◆ **WHAT THE TASK REQUIRES**
If "none" shows up in a line of the material, return that line.

◆ **INFORMATION**
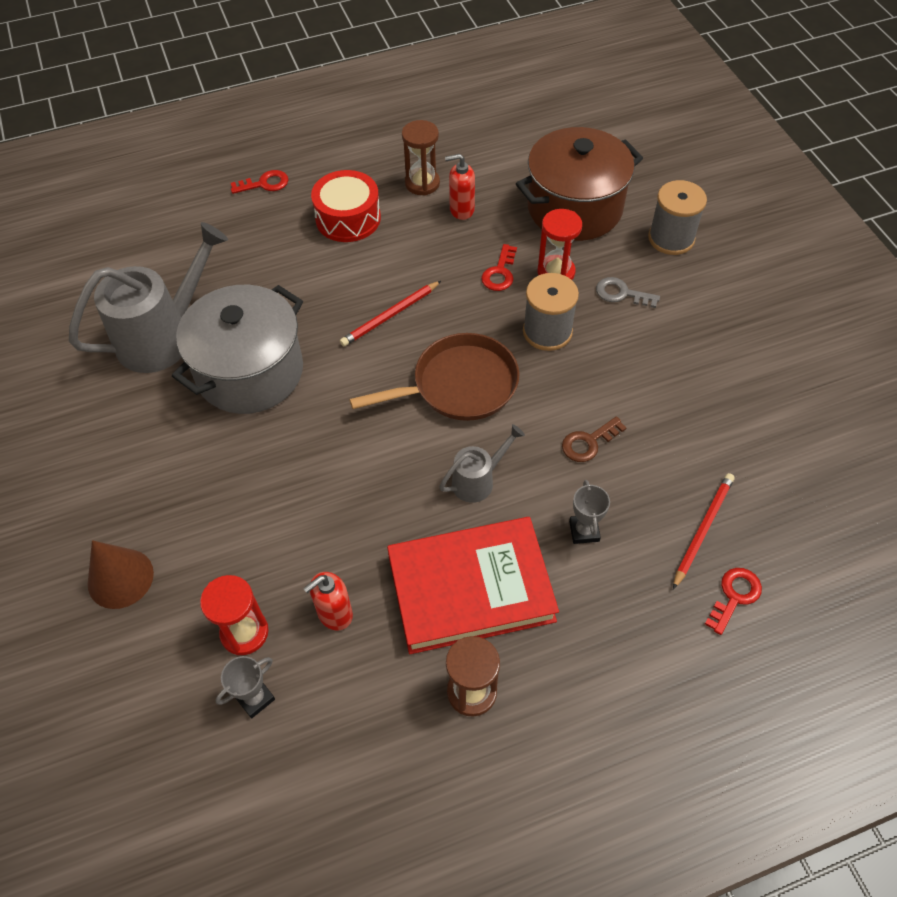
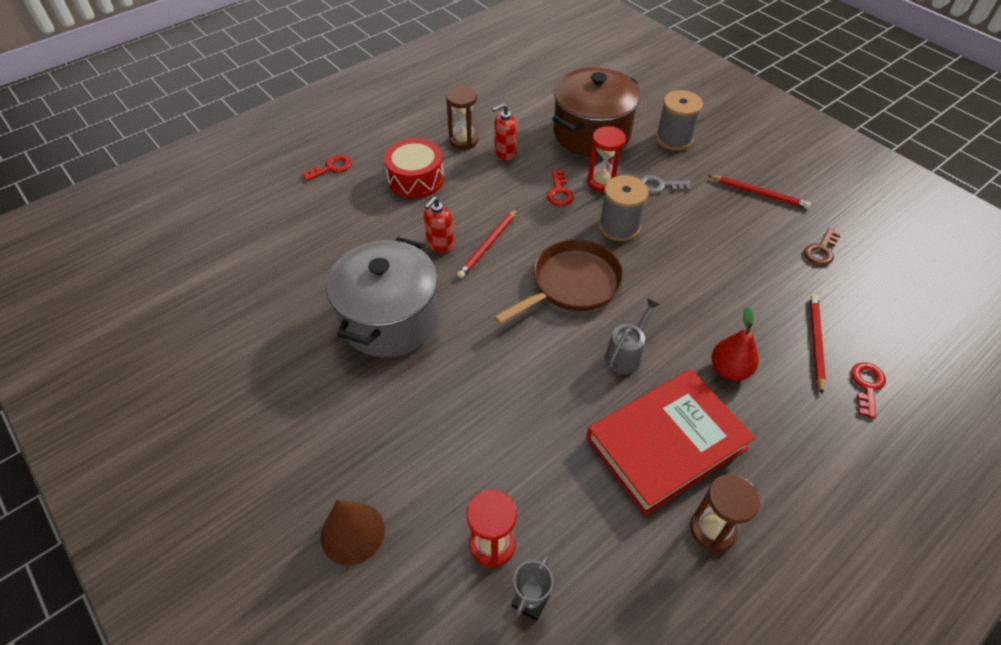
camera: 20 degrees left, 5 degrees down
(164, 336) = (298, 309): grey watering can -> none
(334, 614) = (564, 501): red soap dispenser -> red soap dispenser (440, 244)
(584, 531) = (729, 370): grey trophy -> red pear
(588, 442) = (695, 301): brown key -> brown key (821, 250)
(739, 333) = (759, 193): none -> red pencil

◆ **EXERCISE RESPONSE**
(164, 336) = (298, 309): grey watering can -> none
(739, 333) = (759, 193): none -> red pencil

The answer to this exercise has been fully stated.